The following data has a line with "(799, 307) = (739, 198): grey" and a line with "camera: 45 degrees left, 5 degrees down". Write out exactly those lines and all the lines between them.

▸ **DATASET**:
_ _ _

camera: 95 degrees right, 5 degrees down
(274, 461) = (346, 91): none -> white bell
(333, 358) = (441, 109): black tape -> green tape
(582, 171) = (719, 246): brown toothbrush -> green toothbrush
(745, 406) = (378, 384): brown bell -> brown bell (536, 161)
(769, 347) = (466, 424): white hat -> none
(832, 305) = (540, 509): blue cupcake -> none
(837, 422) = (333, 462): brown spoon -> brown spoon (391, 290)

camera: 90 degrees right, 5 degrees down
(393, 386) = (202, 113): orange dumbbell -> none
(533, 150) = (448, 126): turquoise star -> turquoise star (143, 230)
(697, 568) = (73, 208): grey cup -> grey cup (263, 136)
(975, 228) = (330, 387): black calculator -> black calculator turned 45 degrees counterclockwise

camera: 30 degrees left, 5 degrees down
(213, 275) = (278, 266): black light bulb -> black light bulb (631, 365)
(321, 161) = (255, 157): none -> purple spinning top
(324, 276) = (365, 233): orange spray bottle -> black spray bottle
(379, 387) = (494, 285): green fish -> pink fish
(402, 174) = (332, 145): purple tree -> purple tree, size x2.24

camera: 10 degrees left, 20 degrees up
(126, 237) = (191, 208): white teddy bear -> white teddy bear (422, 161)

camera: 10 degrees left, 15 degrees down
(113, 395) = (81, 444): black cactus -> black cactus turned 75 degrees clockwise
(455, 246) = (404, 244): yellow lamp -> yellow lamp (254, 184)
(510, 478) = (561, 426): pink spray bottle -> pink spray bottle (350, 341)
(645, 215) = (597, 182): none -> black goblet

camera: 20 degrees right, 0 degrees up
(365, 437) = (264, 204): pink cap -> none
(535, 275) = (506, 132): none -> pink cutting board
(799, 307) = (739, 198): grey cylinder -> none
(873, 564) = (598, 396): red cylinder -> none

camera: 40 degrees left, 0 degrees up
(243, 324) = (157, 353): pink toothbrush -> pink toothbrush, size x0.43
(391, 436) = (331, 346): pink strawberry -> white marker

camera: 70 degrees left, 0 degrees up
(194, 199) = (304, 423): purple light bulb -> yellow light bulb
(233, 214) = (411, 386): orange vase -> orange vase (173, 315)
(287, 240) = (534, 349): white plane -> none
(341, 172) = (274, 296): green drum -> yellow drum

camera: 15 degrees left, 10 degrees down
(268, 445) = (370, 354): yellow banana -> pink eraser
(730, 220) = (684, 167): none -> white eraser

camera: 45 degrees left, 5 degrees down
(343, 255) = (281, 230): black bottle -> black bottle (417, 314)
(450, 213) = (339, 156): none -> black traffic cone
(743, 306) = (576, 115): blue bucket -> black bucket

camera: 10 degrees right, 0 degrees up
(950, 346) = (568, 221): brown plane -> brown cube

_ _ _

▸ **ANSWER TO THIS PROBLEM**:
(799, 307) = (739, 198): grey cylinder -> none
(873, 564) = (598, 396): red cylinder -> none

camera: 40 degrees left, 0 degrees up
(243, 324) = (157, 353): pink toothbrush -> pink toothbrush, size x0.43
(391, 436) = (331, 346): pink strawberry -> white marker

camera: 70 degrees left, 0 degrees up
(194, 199) = (304, 423): purple light bulb -> yellow light bulb
(233, 214) = (411, 386): orange vase -> orange vase (173, 315)
(287, 240) = (534, 349): white plane -> none
(341, 172) = (274, 296): green drum -> yellow drum

camera: 15 degrees left, 10 degrees down
(268, 445) = (370, 354): yellow banana -> pink eraser
(730, 220) = (684, 167): none -> white eraser

camera: 45 degrees left, 5 degrees down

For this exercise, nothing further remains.